- [Task inputs]
━━━━

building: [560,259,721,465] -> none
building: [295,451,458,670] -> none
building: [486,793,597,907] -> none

━━━━

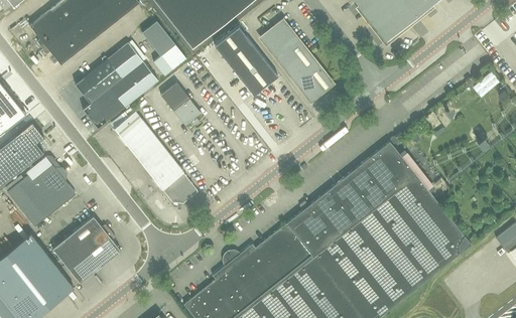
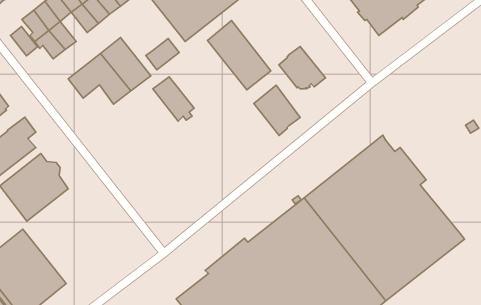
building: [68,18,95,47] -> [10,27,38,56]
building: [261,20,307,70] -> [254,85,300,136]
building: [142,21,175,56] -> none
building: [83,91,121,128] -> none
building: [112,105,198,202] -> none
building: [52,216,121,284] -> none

━━━━

- [What is needed] Above are records; repeat only the lines starting at the line with "building: [560,259,721,465] -> none" and ending at the line with "building: [486,793,597,907] -> none", exactly as they appear, both included.

- [Your response]
building: [560,259,721,465] -> none
building: [295,451,458,670] -> none
building: [486,793,597,907] -> none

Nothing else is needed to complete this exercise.